| WORK ORDER |
Within the entries below, every line containing "armchair" is to be copied.

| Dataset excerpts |
- Opening Delimiter -

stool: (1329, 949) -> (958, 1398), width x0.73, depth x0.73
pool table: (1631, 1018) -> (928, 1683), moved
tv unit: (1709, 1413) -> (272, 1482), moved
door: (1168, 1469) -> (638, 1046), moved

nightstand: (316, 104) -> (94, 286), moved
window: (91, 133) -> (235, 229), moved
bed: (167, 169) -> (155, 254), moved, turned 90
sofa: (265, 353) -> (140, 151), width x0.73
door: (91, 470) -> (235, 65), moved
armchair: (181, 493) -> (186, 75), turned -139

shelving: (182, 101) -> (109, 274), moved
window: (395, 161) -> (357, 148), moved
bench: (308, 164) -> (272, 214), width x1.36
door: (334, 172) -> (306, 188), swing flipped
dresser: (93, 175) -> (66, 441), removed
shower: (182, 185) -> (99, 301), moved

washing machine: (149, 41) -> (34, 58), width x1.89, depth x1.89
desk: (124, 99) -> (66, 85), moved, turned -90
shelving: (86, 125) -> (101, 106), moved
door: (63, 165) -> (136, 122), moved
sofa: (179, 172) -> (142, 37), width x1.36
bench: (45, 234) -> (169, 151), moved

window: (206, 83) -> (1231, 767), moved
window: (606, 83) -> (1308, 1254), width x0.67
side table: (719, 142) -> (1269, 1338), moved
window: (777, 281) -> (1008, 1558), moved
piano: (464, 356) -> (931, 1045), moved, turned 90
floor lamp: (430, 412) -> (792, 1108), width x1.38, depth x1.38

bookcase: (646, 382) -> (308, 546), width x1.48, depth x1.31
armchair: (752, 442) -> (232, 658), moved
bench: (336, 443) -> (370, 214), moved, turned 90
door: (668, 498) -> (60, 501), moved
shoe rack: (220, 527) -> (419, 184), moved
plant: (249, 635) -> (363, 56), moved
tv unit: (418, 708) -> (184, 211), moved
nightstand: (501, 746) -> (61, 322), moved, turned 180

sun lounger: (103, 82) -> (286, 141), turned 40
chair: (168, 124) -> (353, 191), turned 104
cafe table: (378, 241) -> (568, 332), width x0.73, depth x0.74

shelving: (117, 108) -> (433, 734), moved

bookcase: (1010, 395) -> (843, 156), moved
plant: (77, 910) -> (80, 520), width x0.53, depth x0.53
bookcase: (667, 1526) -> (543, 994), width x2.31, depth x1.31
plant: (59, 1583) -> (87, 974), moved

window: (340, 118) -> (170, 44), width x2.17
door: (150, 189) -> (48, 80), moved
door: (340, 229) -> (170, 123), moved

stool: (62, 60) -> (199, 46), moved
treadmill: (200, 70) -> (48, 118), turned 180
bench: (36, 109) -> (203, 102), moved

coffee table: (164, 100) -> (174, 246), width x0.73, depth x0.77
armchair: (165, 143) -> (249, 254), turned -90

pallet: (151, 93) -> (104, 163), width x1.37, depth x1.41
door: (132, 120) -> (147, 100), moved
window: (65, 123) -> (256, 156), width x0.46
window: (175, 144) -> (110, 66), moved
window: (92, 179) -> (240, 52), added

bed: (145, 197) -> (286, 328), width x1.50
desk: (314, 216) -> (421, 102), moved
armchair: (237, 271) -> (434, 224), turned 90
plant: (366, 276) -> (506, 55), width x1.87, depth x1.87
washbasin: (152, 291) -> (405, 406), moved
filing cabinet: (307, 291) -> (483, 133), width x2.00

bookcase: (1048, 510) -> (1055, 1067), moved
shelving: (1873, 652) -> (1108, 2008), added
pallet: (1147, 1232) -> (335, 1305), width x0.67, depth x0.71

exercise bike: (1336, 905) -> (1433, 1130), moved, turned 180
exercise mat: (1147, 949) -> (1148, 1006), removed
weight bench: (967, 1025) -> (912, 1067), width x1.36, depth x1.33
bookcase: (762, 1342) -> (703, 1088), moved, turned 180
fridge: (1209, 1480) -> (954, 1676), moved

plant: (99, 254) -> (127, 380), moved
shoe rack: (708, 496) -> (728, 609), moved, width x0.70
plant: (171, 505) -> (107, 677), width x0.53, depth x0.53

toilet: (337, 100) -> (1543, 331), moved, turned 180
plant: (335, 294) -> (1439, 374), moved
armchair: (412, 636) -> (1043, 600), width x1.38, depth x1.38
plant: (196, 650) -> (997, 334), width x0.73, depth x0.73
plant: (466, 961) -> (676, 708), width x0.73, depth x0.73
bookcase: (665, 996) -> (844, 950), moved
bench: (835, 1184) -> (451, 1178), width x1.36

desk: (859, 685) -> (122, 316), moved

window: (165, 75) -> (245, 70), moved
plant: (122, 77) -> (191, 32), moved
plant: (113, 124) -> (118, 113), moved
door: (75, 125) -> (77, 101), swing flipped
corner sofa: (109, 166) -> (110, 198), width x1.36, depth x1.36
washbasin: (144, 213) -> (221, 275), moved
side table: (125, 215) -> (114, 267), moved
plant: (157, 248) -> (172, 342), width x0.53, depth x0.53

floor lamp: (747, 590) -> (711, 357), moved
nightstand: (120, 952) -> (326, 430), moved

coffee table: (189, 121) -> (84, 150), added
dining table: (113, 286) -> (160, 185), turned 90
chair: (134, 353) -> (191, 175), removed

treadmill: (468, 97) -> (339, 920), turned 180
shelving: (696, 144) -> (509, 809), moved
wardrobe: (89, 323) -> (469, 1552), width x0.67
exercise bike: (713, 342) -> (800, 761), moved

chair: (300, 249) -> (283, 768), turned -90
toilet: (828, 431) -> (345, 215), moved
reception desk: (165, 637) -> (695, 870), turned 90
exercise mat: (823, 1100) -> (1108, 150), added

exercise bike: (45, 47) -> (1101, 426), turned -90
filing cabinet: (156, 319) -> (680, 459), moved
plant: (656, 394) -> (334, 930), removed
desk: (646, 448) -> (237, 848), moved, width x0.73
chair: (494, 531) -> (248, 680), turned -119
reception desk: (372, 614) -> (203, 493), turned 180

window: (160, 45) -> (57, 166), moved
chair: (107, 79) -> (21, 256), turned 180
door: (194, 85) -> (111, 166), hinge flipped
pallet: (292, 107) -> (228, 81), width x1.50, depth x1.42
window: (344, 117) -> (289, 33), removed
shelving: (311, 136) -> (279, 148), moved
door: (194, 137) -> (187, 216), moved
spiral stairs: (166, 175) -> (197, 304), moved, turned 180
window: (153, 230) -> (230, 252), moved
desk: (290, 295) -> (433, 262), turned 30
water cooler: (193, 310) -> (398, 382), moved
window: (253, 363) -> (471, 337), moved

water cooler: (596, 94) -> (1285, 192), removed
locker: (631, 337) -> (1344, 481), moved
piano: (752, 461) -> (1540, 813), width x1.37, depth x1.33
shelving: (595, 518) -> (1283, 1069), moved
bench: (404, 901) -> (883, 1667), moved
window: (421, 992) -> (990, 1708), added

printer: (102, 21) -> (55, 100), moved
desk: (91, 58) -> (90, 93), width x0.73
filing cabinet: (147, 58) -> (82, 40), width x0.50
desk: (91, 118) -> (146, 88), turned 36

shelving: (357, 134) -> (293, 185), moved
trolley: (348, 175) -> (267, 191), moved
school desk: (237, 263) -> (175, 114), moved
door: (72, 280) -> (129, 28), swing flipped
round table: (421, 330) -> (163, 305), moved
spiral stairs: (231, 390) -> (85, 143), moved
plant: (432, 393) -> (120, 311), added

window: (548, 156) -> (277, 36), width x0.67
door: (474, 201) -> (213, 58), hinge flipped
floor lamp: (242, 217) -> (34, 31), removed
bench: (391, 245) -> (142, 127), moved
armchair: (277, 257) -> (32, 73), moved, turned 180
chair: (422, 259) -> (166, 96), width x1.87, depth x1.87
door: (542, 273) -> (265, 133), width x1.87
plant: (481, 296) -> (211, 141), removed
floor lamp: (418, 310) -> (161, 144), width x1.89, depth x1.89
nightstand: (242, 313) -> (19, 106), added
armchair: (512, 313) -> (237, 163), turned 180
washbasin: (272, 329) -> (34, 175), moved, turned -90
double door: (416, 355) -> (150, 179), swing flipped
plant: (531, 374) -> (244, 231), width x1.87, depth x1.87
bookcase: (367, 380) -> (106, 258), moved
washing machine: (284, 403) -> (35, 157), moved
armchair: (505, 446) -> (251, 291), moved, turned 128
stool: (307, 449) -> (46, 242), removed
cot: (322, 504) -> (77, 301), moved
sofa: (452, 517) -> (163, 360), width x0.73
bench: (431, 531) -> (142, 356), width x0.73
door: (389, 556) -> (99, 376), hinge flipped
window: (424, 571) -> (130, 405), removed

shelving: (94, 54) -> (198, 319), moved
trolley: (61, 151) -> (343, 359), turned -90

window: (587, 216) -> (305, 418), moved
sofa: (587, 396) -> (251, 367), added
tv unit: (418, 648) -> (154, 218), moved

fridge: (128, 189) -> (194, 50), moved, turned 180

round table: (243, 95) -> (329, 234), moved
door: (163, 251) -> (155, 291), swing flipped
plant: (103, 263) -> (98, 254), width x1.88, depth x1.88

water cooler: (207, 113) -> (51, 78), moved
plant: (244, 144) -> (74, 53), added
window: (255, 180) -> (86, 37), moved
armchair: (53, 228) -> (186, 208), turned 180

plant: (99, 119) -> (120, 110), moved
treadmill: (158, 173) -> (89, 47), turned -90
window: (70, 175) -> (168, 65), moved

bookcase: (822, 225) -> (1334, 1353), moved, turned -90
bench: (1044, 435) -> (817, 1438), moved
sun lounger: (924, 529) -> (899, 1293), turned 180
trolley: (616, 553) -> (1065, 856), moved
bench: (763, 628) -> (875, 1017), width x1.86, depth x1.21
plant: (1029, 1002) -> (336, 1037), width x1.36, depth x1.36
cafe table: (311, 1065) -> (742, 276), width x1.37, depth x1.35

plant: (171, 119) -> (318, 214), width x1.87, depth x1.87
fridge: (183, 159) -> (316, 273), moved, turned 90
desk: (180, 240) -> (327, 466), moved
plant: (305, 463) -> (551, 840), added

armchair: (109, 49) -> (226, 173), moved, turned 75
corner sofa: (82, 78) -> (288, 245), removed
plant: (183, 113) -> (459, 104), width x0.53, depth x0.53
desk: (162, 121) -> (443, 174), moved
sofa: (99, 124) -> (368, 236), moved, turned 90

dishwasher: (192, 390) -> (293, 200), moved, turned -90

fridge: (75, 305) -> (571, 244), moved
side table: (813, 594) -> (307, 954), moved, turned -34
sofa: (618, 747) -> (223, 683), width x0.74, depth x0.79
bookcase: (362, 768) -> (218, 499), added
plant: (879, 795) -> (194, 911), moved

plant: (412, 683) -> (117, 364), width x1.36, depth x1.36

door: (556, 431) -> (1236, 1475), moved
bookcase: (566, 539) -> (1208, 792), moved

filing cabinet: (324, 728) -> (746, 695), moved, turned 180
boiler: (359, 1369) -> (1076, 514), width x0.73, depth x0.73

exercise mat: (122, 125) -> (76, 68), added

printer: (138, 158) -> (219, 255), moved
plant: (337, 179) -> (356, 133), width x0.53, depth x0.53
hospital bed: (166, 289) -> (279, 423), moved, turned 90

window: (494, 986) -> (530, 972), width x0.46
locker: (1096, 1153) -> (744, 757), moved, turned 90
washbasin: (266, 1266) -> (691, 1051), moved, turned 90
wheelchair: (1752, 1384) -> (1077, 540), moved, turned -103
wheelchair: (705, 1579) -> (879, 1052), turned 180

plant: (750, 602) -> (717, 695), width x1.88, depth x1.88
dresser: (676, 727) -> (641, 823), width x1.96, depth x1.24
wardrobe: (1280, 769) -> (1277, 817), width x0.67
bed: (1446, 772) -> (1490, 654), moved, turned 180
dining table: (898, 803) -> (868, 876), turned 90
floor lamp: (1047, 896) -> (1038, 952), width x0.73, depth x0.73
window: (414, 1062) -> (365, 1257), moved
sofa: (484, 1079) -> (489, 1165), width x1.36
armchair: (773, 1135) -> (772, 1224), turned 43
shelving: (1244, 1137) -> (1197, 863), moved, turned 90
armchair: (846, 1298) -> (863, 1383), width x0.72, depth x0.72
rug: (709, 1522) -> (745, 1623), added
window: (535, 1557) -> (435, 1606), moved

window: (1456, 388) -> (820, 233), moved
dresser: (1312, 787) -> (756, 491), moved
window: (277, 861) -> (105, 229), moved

- Closing Delimiter -

| SOLUTION TO THIS TASK |
armchair: (181, 493) -> (186, 75), turned -139
armchair: (752, 442) -> (232, 658), moved
armchair: (165, 143) -> (249, 254), turned -90
armchair: (237, 271) -> (434, 224), turned 90
armchair: (412, 636) -> (1043, 600), width x1.38, depth x1.38
armchair: (277, 257) -> (32, 73), moved, turned 180
armchair: (512, 313) -> (237, 163), turned 180
armchair: (505, 446) -> (251, 291), moved, turned 128
armchair: (53, 228) -> (186, 208), turned 180
armchair: (109, 49) -> (226, 173), moved, turned 75
armchair: (773, 1135) -> (772, 1224), turned 43
armchair: (846, 1298) -> (863, 1383), width x0.72, depth x0.72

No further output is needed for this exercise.